Turn the records below into a numbered list, one line per item, omitting blank lines and the picture lines.

(Stored data)
══════════

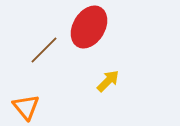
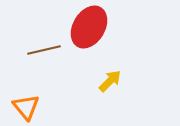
brown line: rotated 32 degrees clockwise
yellow arrow: moved 2 px right
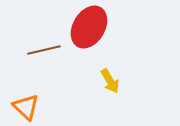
yellow arrow: rotated 105 degrees clockwise
orange triangle: rotated 8 degrees counterclockwise
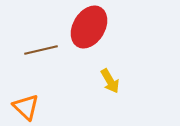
brown line: moved 3 px left
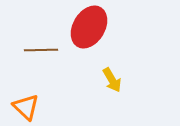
brown line: rotated 12 degrees clockwise
yellow arrow: moved 2 px right, 1 px up
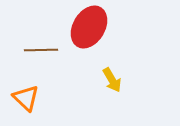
orange triangle: moved 9 px up
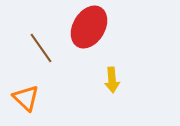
brown line: moved 2 px up; rotated 56 degrees clockwise
yellow arrow: rotated 25 degrees clockwise
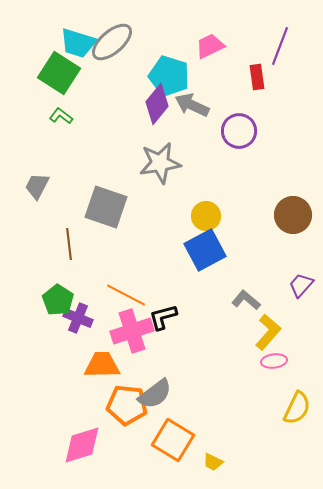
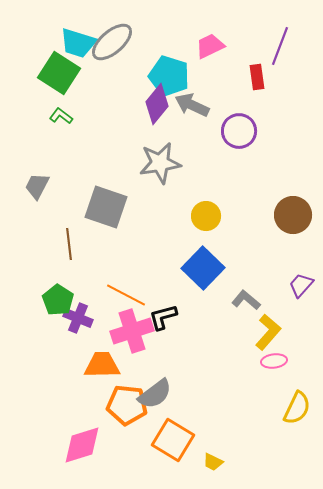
blue square: moved 2 px left, 18 px down; rotated 18 degrees counterclockwise
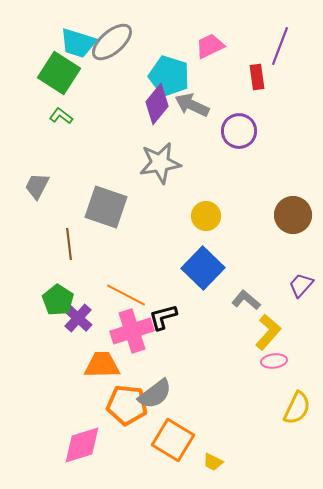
purple cross: rotated 20 degrees clockwise
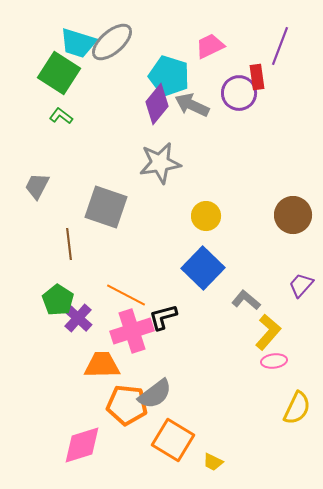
purple circle: moved 38 px up
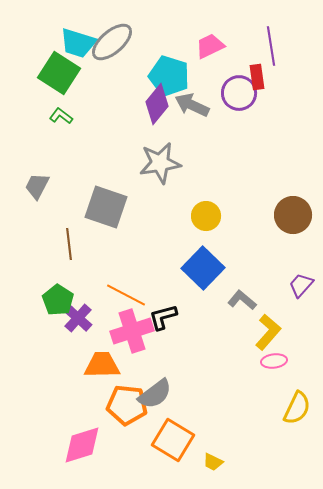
purple line: moved 9 px left; rotated 30 degrees counterclockwise
gray L-shape: moved 4 px left
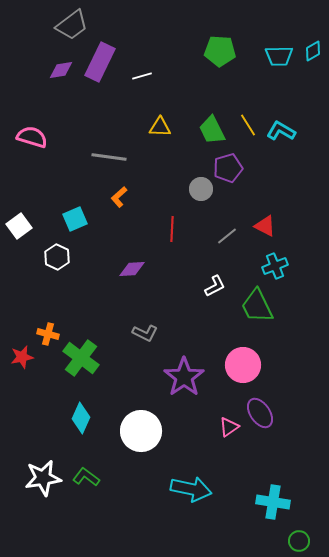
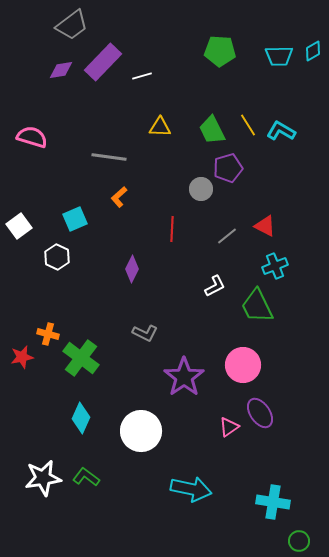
purple rectangle at (100, 62): moved 3 px right; rotated 18 degrees clockwise
purple diamond at (132, 269): rotated 60 degrees counterclockwise
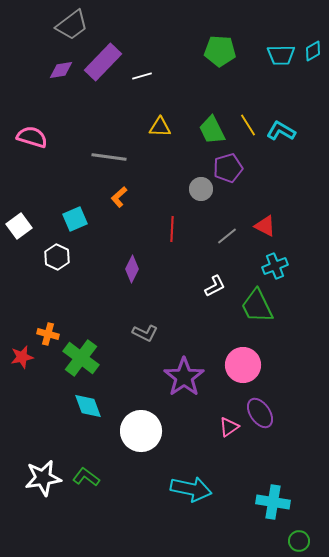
cyan trapezoid at (279, 56): moved 2 px right, 1 px up
cyan diamond at (81, 418): moved 7 px right, 12 px up; rotated 44 degrees counterclockwise
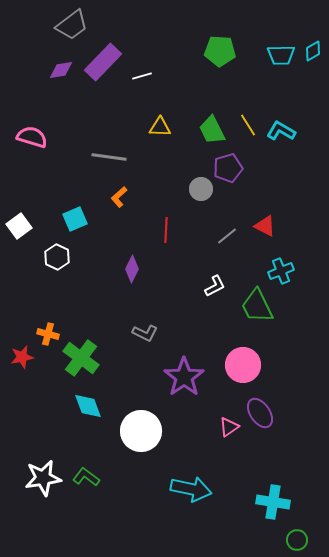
red line at (172, 229): moved 6 px left, 1 px down
cyan cross at (275, 266): moved 6 px right, 5 px down
green circle at (299, 541): moved 2 px left, 1 px up
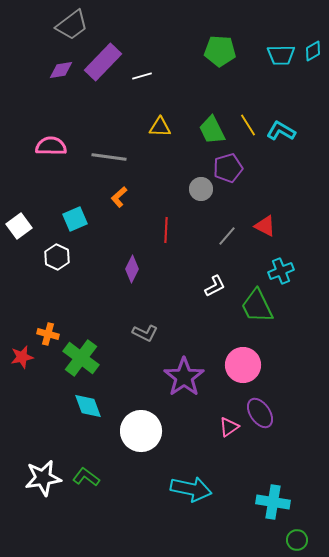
pink semicircle at (32, 137): moved 19 px right, 9 px down; rotated 16 degrees counterclockwise
gray line at (227, 236): rotated 10 degrees counterclockwise
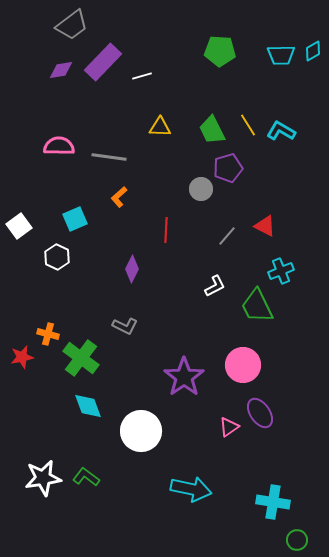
pink semicircle at (51, 146): moved 8 px right
gray L-shape at (145, 333): moved 20 px left, 7 px up
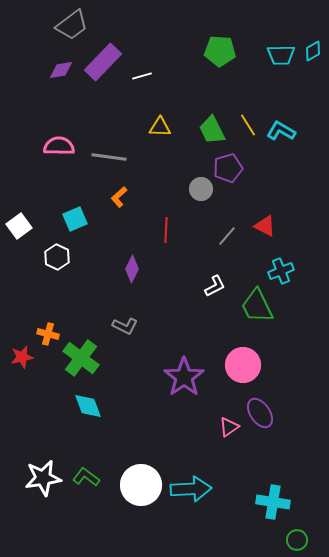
white circle at (141, 431): moved 54 px down
cyan arrow at (191, 489): rotated 15 degrees counterclockwise
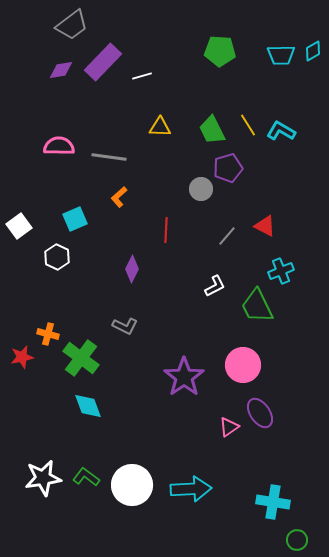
white circle at (141, 485): moved 9 px left
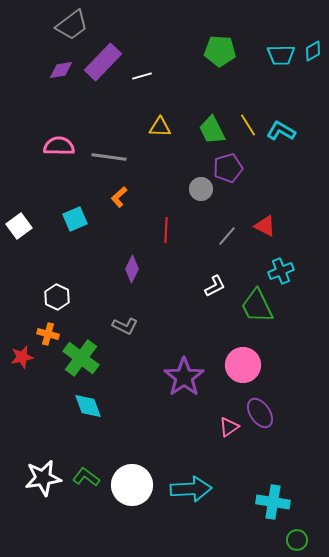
white hexagon at (57, 257): moved 40 px down
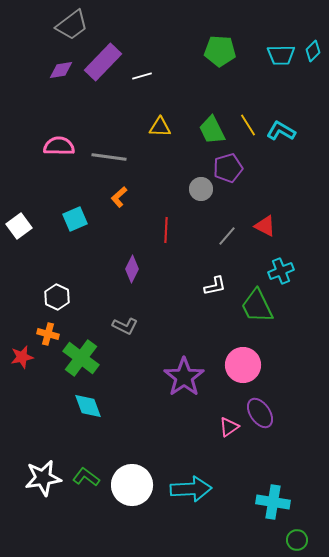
cyan diamond at (313, 51): rotated 15 degrees counterclockwise
white L-shape at (215, 286): rotated 15 degrees clockwise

══════════

SOLUTION TO THIS EXERCISE =
1. brown line: rotated 32 degrees clockwise
2. yellow arrow: moved 2 px right
3. yellow arrow: rotated 105 degrees clockwise
4. orange triangle: rotated 8 degrees counterclockwise
5. brown line: moved 3 px left
6. brown line: rotated 12 degrees clockwise
7. yellow arrow: moved 2 px right, 1 px up
8. orange triangle: moved 9 px up
9. brown line: moved 2 px up; rotated 56 degrees clockwise
10. yellow arrow: rotated 25 degrees clockwise
11. blue square: moved 2 px left, 18 px down; rotated 18 degrees counterclockwise
12. purple cross: rotated 20 degrees clockwise
13. purple circle: moved 38 px up
14. purple line: moved 9 px left; rotated 30 degrees counterclockwise
15. gray L-shape: moved 4 px left
16. purple rectangle at (100, 62): moved 3 px right; rotated 18 degrees clockwise
17. purple diamond at (132, 269): rotated 60 degrees counterclockwise
18. cyan trapezoid at (279, 56): moved 2 px right, 1 px up
19. cyan diamond at (81, 418): moved 7 px right, 12 px up; rotated 44 degrees counterclockwise
20. red line at (172, 229): moved 6 px left, 1 px down
21. cyan cross at (275, 266): moved 6 px right, 5 px down
22. green circle at (299, 541): moved 2 px left, 1 px up
23. pink semicircle at (32, 137): moved 19 px right, 9 px down; rotated 16 degrees counterclockwise
24. gray line at (227, 236): rotated 10 degrees counterclockwise
25. pink semicircle at (51, 146): moved 8 px right
26. gray L-shape at (145, 333): moved 20 px left, 7 px up
27. white circle at (141, 431): moved 54 px down
28. cyan arrow at (191, 489): rotated 15 degrees counterclockwise
29. white circle at (141, 485): moved 9 px left
30. white hexagon at (57, 257): moved 40 px down
31. cyan diamond at (313, 51): rotated 15 degrees counterclockwise
32. white L-shape at (215, 286): rotated 15 degrees clockwise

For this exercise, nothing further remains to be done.